> [Dataset content]:
◇ ◇ ◇

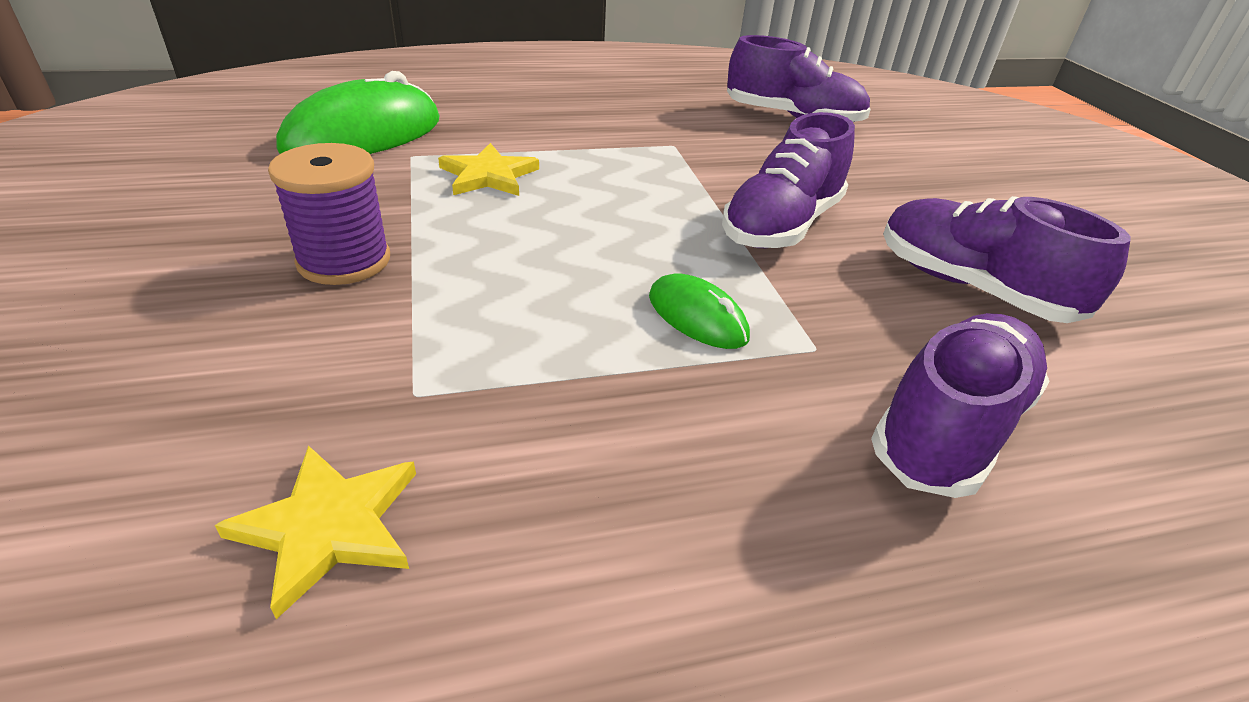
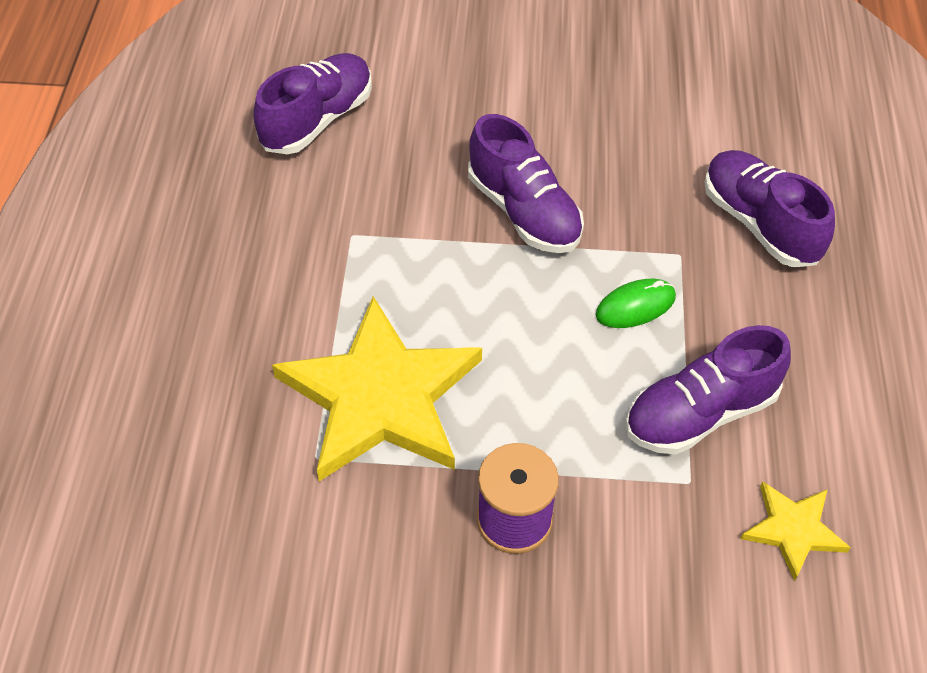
camera: 70 degrees left, 15 degrees up
green mouse [276,71,440,154] -> none
yellow star [438,143,539,196] -> yellow star [272,296,482,481], size x2.14
purple shoe [883,196,1130,323] -> purple shoe moved to [625,325,791,454]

◇ ◇ ◇

> [Directions]:
Without including any picture, output all the material exactly as it appears.

> [Your response]:
camera: 70 degrees left, 15 degrees up
green mouse [276,71,440,154] -> none
yellow star [438,143,539,196] -> yellow star [272,296,482,481], size x2.14
purple shoe [883,196,1130,323] -> purple shoe moved to [625,325,791,454]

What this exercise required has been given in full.